Exercise instructions:
Reproduce all the records word for word. Omit images.
Extracted data Block Start
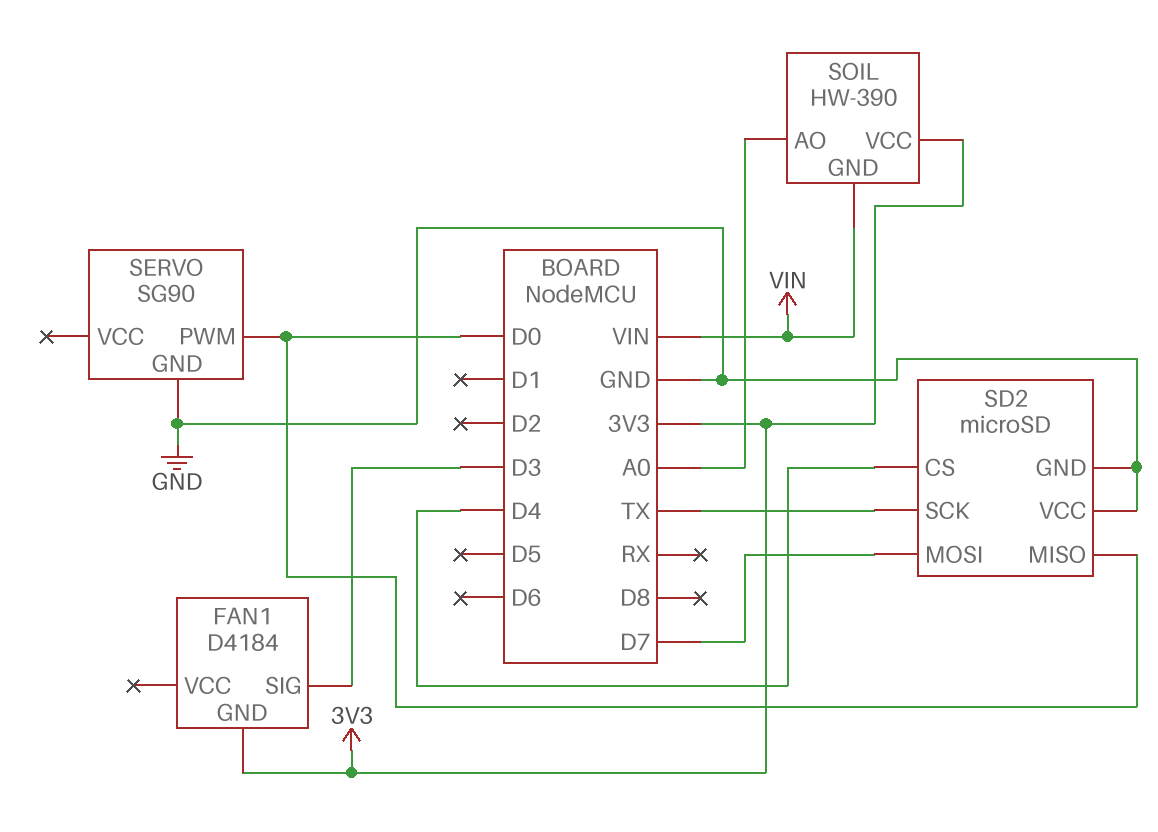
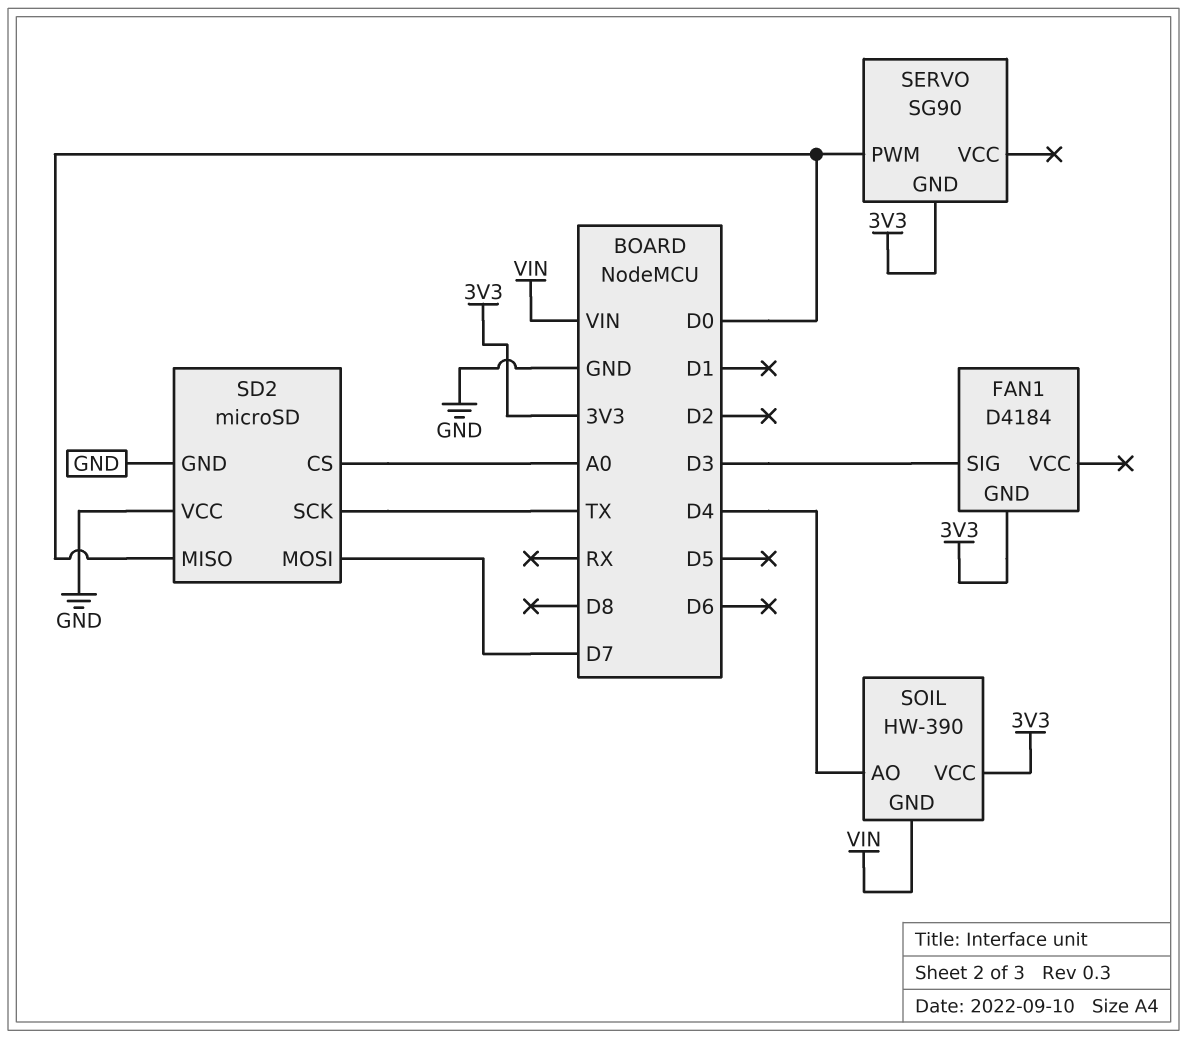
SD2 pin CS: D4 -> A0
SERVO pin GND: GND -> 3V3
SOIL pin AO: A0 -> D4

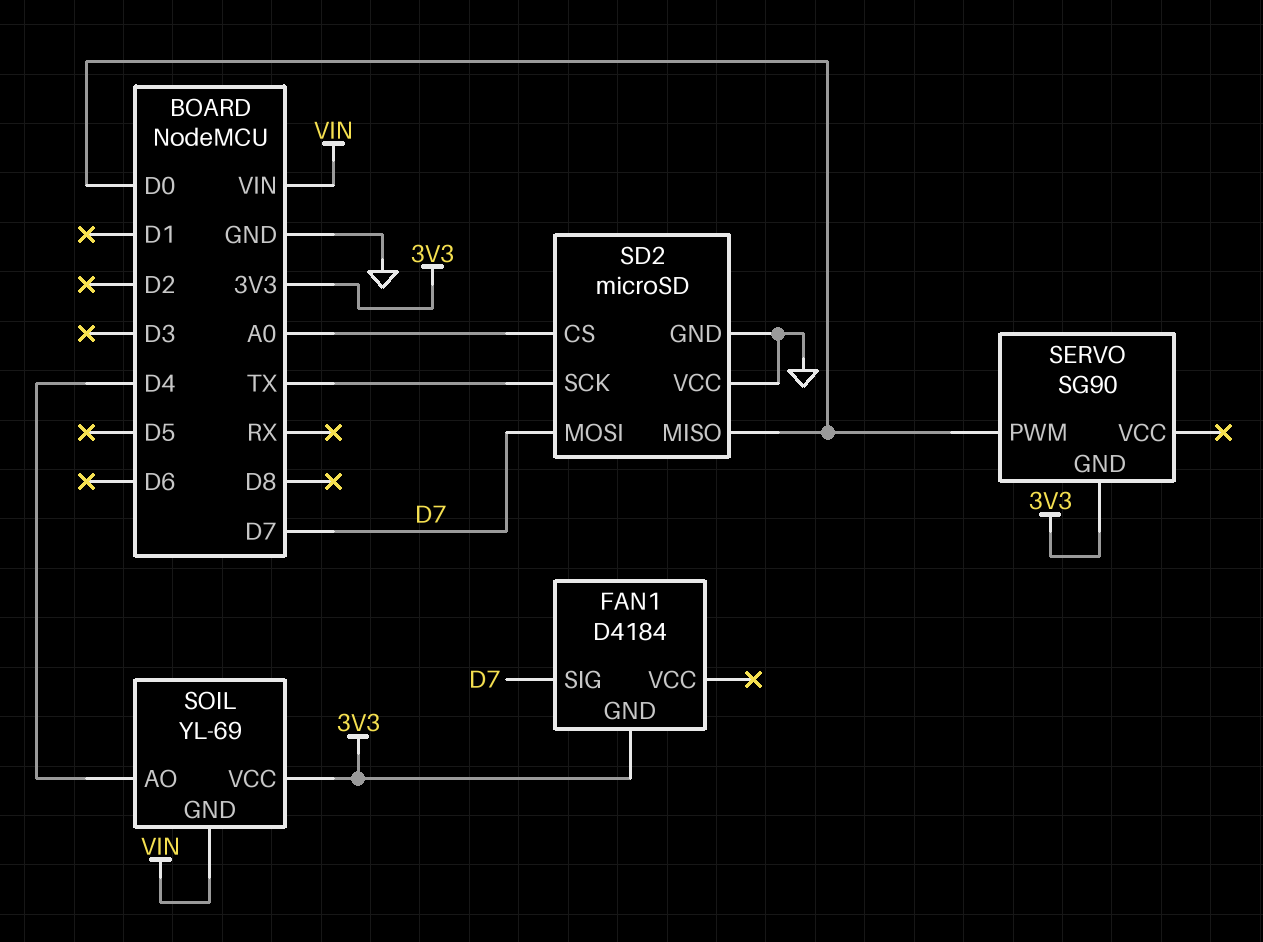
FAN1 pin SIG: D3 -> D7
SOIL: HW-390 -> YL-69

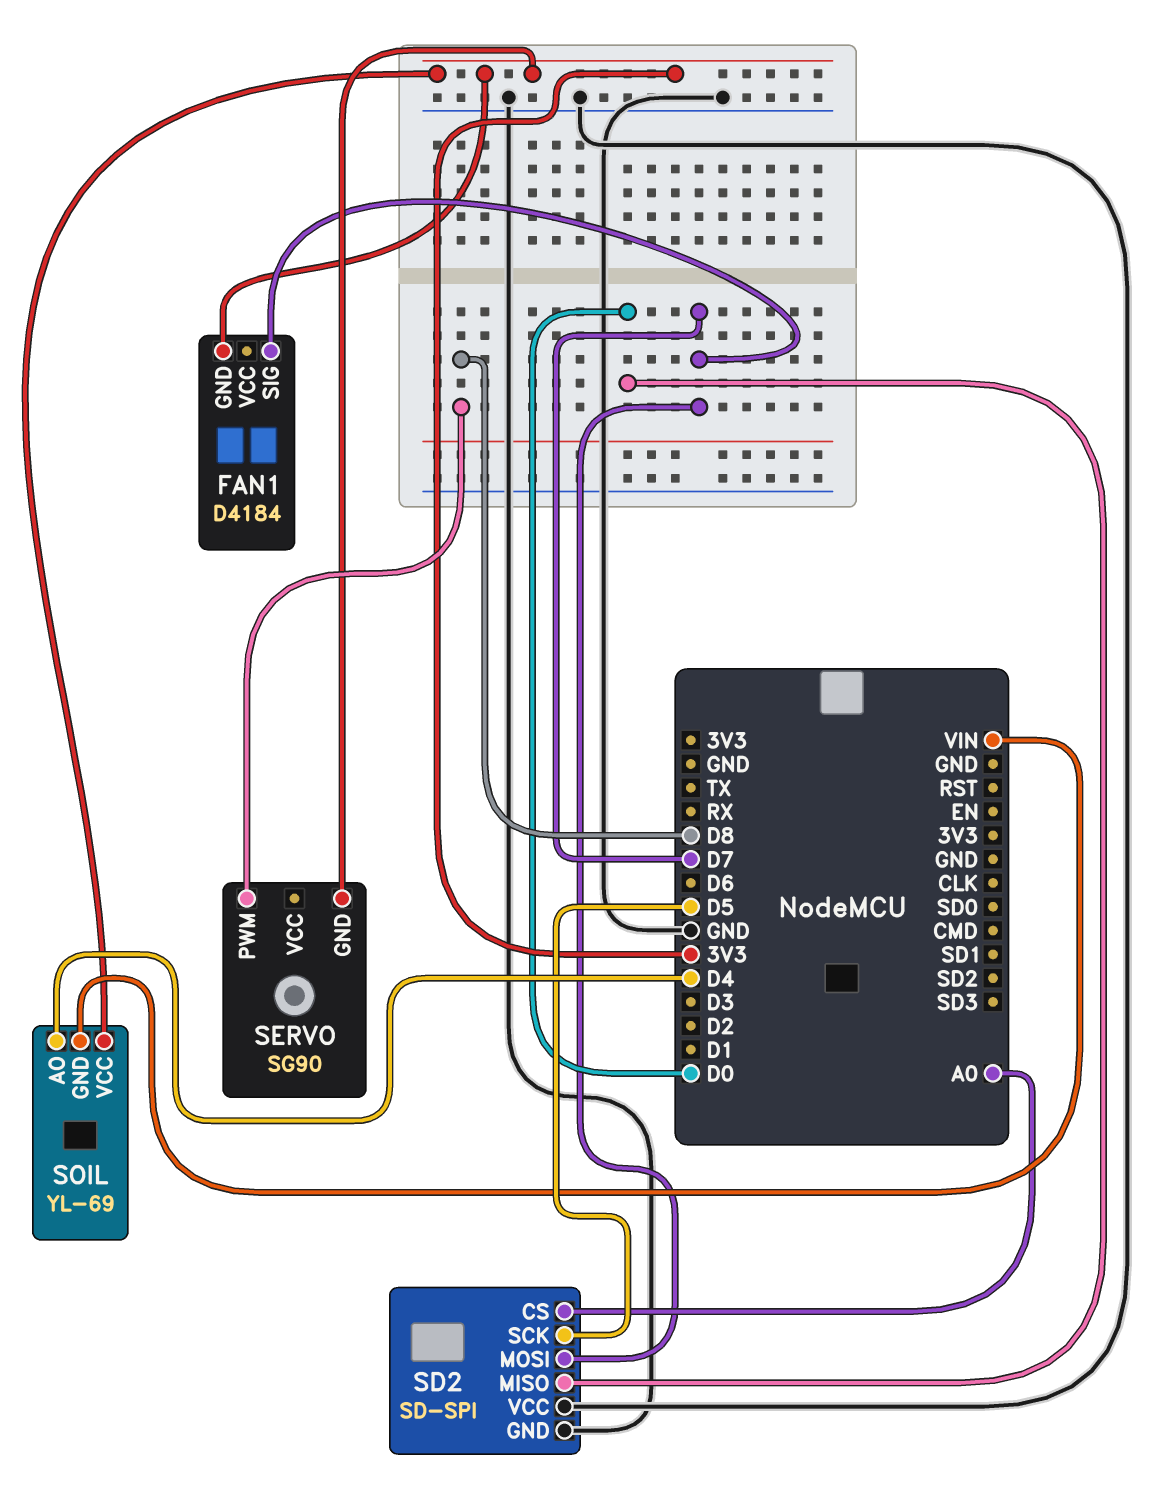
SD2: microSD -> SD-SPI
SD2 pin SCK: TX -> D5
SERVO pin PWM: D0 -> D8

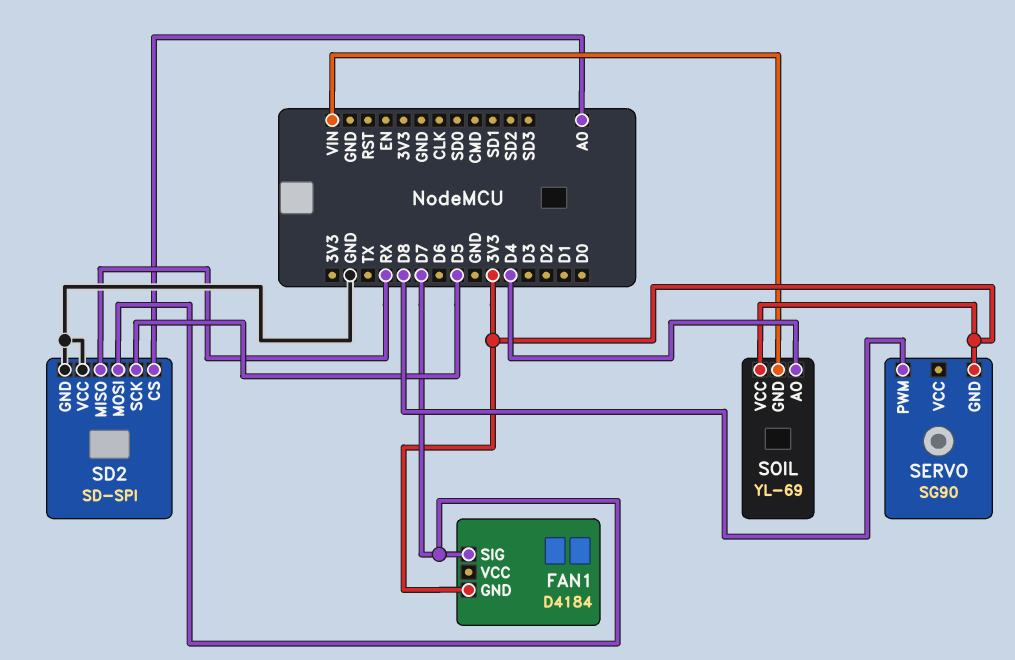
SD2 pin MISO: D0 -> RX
Extracted data Block End
Result of the task:
SD2 pin CS: D4 -> A0
SERVO pin GND: GND -> 3V3
SOIL pin AO: A0 -> D4

FAN1 pin SIG: D3 -> D7
SOIL: HW-390 -> YL-69

SD2: microSD -> SD-SPI
SD2 pin SCK: TX -> D5
SERVO pin PWM: D0 -> D8

SD2 pin MISO: D0 -> RX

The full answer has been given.